* _The data_:
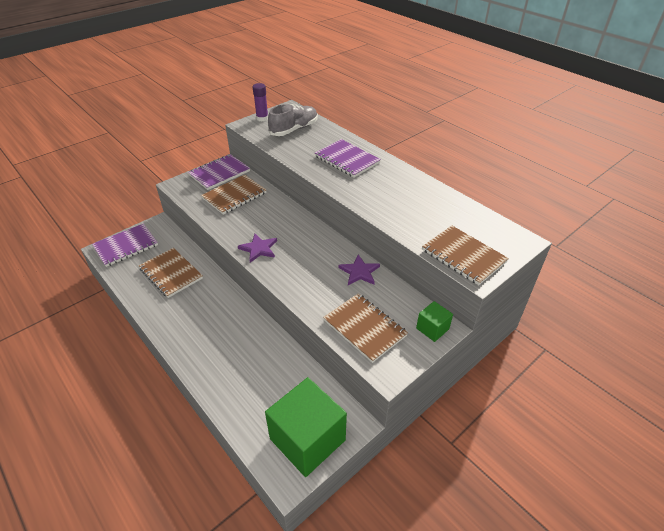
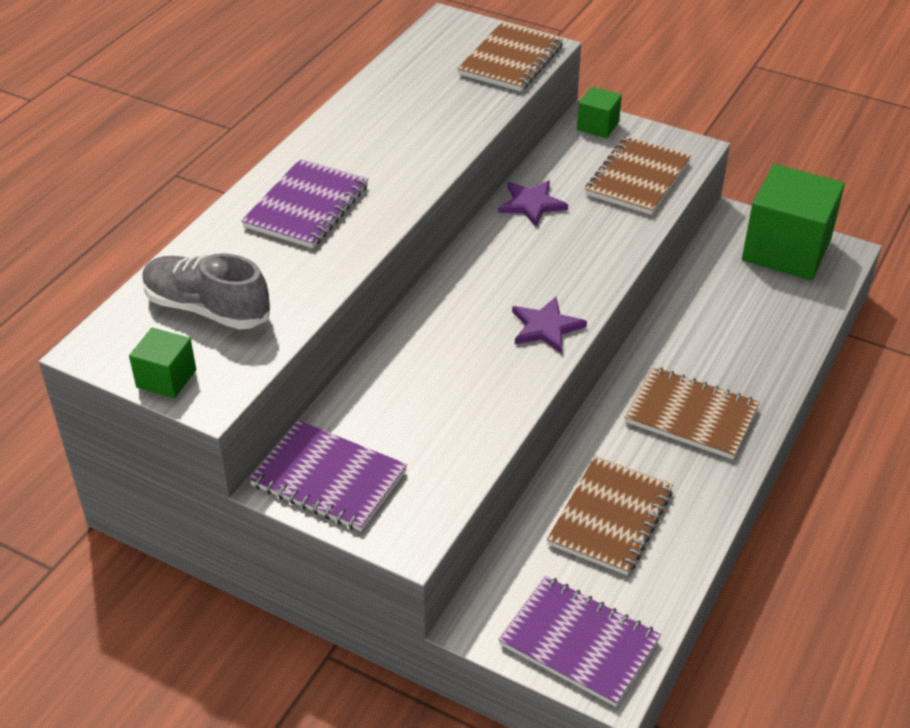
camera: 110 degrees left, 0 degrees up
(234, 196) = (405, 418): brown notebook -> brown notebook (691, 415)
(262, 118) = (166, 378): purple glue stick -> green cube

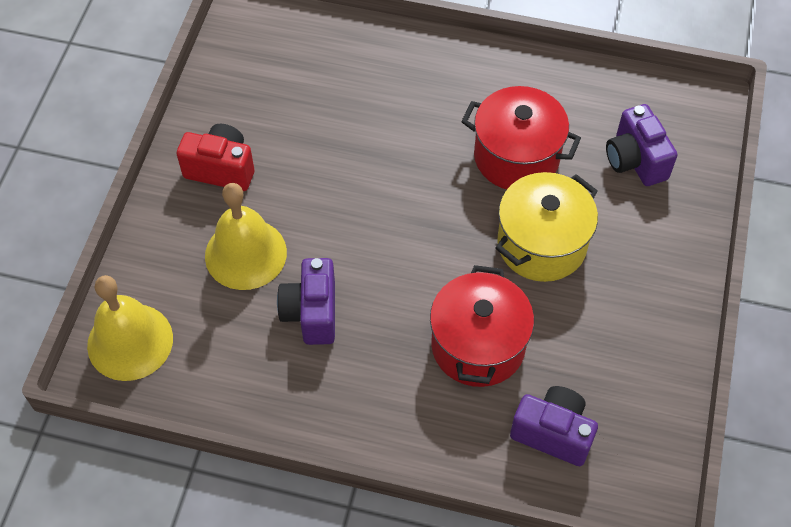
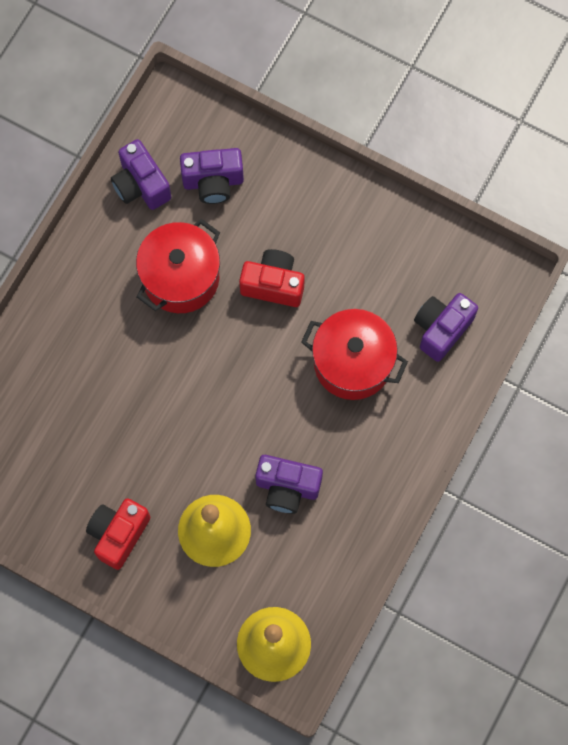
camera: 75 degrees left, 15 degrees up
(541, 244) = (273, 284): yellow pot -> red camera
(603, 98) = (141, 185): none -> purple camera

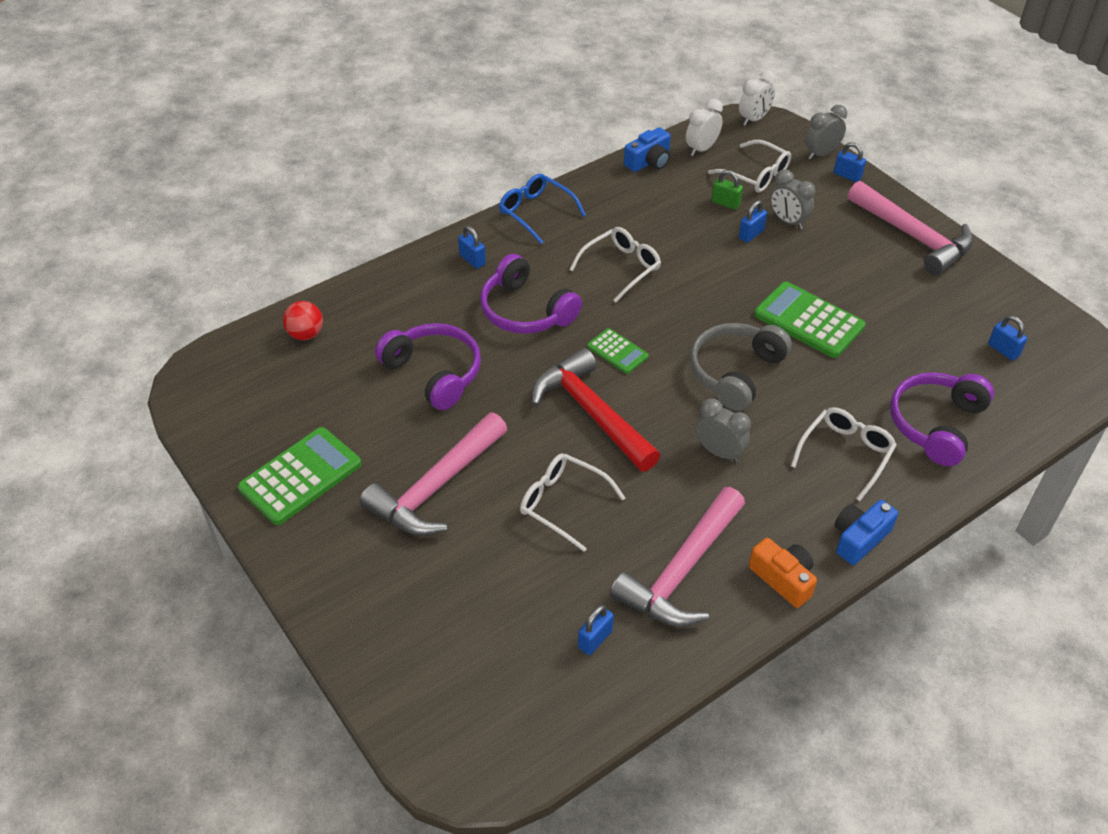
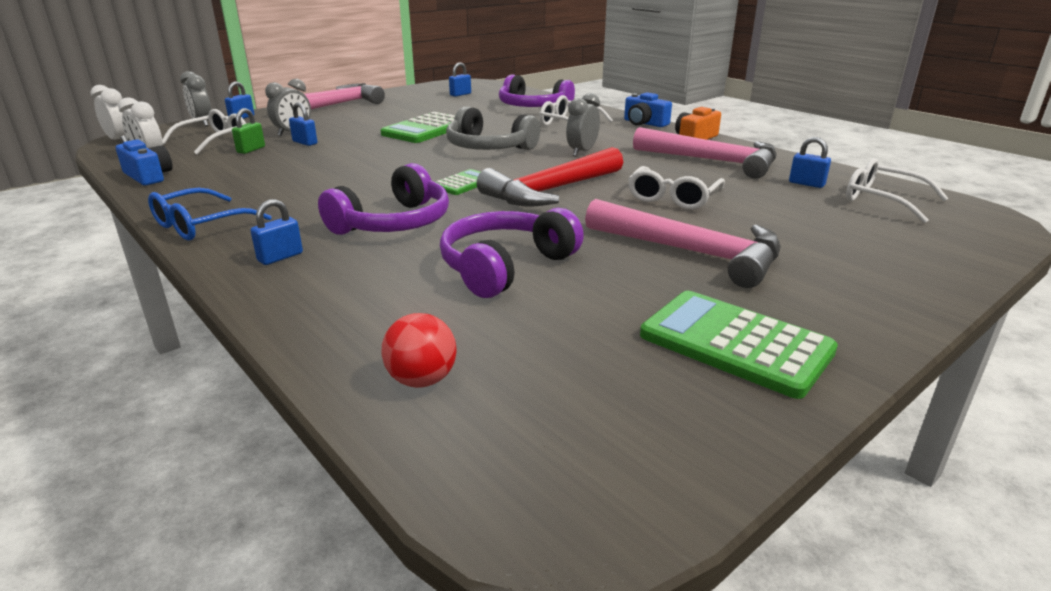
camera: 95 degrees left, 20 degrees down
(621, 268) = (333, 184): white glasses -> white glasses (883, 200)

* _Work to complete_:
Skip the images and restate each record above word for word.

* _Finished exercise_:
camera: 110 degrees left, 0 degrees up
(234, 196) = (405, 418): brown notebook -> brown notebook (691, 415)
(262, 118) = (166, 378): purple glue stick -> green cube

camera: 75 degrees left, 15 degrees up
(541, 244) = (273, 284): yellow pot -> red camera
(603, 98) = (141, 185): none -> purple camera

camera: 95 degrees left, 20 degrees down
(621, 268) = (333, 184): white glasses -> white glasses (883, 200)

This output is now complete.